Work required. From the entries below, please gather each line containing the string "switch".

Material for the task.

★ ★ ★ ★ ★

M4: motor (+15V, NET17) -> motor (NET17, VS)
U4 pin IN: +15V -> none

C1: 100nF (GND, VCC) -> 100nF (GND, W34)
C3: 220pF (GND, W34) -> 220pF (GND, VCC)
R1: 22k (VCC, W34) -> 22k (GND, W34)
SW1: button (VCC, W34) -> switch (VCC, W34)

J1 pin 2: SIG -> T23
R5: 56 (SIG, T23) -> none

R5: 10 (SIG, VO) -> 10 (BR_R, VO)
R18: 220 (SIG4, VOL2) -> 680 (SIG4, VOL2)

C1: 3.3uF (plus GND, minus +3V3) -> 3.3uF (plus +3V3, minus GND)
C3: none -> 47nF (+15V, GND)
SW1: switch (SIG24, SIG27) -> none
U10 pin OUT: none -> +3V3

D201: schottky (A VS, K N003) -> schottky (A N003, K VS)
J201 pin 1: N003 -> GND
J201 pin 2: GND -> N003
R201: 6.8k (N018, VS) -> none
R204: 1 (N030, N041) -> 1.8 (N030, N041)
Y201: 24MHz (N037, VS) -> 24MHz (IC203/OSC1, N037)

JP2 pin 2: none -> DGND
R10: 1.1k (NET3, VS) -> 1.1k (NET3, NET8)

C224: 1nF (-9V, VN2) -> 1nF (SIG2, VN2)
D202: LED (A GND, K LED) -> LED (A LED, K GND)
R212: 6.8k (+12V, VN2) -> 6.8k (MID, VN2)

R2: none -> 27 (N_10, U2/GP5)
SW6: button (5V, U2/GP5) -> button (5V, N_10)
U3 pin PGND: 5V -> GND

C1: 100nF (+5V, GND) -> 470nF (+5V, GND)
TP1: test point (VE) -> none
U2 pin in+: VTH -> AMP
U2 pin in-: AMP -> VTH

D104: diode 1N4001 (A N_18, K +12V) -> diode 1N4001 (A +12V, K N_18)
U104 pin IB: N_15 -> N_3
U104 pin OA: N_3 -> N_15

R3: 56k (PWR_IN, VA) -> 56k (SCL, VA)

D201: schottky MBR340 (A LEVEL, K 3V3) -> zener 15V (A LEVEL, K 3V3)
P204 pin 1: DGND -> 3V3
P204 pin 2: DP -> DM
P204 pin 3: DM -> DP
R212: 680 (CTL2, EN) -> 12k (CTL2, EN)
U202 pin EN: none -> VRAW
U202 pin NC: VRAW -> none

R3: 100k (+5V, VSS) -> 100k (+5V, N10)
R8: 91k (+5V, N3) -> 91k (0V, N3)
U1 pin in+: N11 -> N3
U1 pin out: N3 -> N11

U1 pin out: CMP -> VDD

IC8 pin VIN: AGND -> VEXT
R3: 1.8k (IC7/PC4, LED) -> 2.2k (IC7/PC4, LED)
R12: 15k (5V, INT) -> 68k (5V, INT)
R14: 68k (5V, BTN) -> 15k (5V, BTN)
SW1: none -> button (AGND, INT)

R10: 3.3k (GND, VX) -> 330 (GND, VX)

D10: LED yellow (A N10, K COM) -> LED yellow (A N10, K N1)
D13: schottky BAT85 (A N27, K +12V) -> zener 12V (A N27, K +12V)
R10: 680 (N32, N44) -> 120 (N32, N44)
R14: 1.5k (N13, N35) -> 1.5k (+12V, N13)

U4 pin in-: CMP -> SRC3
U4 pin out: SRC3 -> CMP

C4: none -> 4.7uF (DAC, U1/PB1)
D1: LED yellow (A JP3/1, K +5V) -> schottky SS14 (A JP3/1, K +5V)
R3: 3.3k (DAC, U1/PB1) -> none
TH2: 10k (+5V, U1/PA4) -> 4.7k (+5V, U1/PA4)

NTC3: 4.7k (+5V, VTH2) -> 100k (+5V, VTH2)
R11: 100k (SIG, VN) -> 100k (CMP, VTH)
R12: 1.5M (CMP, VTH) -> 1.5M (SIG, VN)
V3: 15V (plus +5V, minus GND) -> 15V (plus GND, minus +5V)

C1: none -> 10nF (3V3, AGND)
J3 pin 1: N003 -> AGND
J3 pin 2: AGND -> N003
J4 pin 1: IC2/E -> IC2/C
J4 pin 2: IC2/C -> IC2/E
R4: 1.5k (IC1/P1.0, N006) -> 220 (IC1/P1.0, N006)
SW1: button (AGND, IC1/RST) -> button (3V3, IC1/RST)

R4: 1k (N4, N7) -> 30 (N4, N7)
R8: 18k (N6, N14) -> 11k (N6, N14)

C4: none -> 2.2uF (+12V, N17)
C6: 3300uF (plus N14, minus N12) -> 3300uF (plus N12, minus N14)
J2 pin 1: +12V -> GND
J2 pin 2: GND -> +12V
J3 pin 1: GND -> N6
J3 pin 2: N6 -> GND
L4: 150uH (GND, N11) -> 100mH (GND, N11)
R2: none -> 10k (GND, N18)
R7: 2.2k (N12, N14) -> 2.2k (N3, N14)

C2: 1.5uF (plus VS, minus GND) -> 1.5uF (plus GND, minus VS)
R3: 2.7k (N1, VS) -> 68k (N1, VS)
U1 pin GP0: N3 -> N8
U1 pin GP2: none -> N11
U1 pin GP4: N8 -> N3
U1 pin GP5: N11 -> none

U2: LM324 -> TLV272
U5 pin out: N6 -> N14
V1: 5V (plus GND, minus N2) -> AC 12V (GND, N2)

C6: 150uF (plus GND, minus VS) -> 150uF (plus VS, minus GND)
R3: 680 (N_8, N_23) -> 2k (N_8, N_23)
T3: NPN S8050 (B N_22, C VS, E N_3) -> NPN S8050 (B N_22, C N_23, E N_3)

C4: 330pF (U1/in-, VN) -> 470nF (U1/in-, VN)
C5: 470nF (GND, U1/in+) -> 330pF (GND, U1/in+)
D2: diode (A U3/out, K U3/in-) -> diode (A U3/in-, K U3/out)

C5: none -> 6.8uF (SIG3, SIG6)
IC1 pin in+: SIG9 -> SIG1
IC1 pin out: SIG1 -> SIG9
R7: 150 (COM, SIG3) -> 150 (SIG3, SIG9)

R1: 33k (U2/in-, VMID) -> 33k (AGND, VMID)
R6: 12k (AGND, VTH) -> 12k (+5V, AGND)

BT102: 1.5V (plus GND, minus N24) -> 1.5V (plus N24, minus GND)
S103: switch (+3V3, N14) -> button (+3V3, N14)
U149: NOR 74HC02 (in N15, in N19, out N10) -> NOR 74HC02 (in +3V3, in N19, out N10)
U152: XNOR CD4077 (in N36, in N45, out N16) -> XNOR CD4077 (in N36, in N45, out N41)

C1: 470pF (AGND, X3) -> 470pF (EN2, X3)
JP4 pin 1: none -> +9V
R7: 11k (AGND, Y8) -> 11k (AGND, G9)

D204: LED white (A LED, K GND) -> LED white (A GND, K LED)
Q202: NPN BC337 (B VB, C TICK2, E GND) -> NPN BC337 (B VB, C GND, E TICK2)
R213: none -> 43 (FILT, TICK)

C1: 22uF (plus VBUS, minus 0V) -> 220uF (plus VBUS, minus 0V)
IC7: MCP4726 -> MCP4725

★ ★ ★ ★ ★

Worked solution.
SW1: button (VCC, W34) -> switch (VCC, W34)
SW1: switch (SIG24, SIG27) -> none
S103: switch (+3V3, N14) -> button (+3V3, N14)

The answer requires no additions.